WHAT THE TASK ASKS
Copy exactly the lines of the records below, and only those lines, beginning with the line that contains "camera: 75 degrees right, 5 degrees up" and ending with the line that contains "none -> yellow shoe [399,217,434,278]".

RECORD EXTRACTS
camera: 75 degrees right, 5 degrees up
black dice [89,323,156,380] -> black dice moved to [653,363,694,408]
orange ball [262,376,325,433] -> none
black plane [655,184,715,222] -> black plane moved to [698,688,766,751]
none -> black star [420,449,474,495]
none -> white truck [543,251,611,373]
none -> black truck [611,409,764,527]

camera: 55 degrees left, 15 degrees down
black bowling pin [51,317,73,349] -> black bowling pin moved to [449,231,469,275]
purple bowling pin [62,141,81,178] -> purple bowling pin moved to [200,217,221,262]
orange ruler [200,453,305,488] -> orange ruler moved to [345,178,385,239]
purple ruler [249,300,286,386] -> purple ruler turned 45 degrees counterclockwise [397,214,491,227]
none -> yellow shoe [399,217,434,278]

...

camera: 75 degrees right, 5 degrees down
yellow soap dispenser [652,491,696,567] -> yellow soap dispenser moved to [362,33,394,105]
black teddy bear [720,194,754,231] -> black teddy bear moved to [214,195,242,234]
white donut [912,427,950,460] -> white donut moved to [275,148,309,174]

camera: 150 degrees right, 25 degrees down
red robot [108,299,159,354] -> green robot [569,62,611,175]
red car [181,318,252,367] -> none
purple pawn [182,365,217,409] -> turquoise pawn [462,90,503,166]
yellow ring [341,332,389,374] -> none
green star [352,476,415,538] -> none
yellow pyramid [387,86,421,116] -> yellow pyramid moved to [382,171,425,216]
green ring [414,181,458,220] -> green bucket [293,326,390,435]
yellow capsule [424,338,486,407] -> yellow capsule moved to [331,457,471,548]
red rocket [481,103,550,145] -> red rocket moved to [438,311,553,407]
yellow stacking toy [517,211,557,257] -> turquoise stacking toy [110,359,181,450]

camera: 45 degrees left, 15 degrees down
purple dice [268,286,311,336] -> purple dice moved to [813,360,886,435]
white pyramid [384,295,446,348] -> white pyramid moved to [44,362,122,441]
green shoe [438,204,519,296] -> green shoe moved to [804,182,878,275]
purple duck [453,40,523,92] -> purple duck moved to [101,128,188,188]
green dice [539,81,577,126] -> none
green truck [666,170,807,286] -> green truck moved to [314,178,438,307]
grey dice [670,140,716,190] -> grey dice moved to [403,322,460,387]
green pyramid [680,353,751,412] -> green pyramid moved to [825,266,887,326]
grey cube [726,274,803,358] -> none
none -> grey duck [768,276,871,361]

EXERCISE SOLUTION
camera: 75 degrees right, 5 degrees up
black dice [89,323,156,380] -> black dice moved to [653,363,694,408]
orange ball [262,376,325,433] -> none
black plane [655,184,715,222] -> black plane moved to [698,688,766,751]
none -> black star [420,449,474,495]
none -> white truck [543,251,611,373]
none -> black truck [611,409,764,527]

camera: 55 degrees left, 15 degrees down
black bowling pin [51,317,73,349] -> black bowling pin moved to [449,231,469,275]
purple bowling pin [62,141,81,178] -> purple bowling pin moved to [200,217,221,262]
orange ruler [200,453,305,488] -> orange ruler moved to [345,178,385,239]
purple ruler [249,300,286,386] -> purple ruler turned 45 degrees counterclockwise [397,214,491,227]
none -> yellow shoe [399,217,434,278]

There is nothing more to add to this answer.